What is required: Within the material below, how many lines include "watering"? Answer with the count only.
☆ ☆ ☆ ☆
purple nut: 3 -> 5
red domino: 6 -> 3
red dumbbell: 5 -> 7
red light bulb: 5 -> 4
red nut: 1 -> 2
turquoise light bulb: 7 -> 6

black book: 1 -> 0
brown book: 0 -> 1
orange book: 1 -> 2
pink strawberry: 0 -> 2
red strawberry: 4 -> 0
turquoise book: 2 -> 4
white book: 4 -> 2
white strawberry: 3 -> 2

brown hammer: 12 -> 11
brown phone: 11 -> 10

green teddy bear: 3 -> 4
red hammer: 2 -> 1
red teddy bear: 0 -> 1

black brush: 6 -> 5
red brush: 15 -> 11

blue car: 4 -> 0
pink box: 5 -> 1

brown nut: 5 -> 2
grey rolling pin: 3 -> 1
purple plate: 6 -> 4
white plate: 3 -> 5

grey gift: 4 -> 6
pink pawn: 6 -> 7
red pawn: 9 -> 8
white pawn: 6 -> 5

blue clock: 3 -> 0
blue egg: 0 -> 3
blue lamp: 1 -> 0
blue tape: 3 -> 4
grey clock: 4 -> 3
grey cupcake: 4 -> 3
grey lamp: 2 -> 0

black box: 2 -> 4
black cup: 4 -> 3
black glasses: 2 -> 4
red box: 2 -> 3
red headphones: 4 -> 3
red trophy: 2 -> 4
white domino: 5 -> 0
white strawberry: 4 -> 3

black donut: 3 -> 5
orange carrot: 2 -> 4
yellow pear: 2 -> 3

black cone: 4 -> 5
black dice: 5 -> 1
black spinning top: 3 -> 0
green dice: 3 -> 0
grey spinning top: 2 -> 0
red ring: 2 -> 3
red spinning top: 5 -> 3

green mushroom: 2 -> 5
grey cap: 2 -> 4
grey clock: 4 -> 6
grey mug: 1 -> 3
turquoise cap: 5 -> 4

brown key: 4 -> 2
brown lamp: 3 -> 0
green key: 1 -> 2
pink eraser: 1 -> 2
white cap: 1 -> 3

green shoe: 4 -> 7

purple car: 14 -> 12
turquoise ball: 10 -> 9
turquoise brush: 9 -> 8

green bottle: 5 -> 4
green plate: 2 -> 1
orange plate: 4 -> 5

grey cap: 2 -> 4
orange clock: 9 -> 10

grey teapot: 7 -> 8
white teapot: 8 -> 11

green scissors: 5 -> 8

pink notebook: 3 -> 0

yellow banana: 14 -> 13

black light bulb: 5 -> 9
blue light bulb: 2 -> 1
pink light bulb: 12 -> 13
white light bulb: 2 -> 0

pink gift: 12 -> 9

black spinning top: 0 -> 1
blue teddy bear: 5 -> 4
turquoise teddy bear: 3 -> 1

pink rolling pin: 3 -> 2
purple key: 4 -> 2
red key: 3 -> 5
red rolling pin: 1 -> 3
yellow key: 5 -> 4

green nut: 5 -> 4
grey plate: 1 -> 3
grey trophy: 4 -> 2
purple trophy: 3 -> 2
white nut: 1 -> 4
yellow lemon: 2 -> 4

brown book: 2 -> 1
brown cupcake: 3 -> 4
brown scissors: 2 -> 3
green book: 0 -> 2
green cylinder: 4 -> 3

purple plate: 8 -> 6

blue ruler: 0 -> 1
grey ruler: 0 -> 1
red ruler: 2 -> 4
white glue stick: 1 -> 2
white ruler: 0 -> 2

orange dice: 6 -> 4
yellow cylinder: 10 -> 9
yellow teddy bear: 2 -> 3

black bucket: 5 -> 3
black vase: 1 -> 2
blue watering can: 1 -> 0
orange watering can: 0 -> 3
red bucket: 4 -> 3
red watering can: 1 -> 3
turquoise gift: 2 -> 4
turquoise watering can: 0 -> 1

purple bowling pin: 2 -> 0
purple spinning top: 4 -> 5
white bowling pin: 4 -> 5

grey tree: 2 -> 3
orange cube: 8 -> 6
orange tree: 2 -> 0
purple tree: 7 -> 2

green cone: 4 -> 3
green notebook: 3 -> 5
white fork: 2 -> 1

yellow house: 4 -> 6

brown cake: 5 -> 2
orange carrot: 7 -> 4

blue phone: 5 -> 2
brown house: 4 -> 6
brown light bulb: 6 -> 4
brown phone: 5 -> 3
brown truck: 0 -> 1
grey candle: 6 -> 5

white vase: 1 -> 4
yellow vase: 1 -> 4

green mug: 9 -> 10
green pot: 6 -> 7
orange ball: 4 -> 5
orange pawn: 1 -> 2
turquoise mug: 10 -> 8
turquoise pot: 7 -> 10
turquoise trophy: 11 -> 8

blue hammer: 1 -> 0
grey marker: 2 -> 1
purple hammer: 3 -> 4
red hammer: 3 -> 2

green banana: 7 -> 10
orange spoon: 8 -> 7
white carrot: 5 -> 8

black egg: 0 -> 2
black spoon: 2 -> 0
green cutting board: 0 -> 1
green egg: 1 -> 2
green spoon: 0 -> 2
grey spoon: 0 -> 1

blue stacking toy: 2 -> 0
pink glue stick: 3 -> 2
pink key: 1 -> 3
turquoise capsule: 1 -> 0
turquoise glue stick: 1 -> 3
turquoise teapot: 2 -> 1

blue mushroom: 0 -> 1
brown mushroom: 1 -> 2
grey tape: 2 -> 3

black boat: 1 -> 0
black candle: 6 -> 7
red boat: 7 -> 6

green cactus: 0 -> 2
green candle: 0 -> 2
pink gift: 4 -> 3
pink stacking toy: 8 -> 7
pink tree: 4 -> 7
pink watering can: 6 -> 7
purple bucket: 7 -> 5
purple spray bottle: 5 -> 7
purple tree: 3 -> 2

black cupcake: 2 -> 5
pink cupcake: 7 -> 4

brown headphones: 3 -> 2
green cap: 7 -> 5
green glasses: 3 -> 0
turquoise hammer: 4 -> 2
☆ ☆ ☆ ☆
Solution to the exercise: 5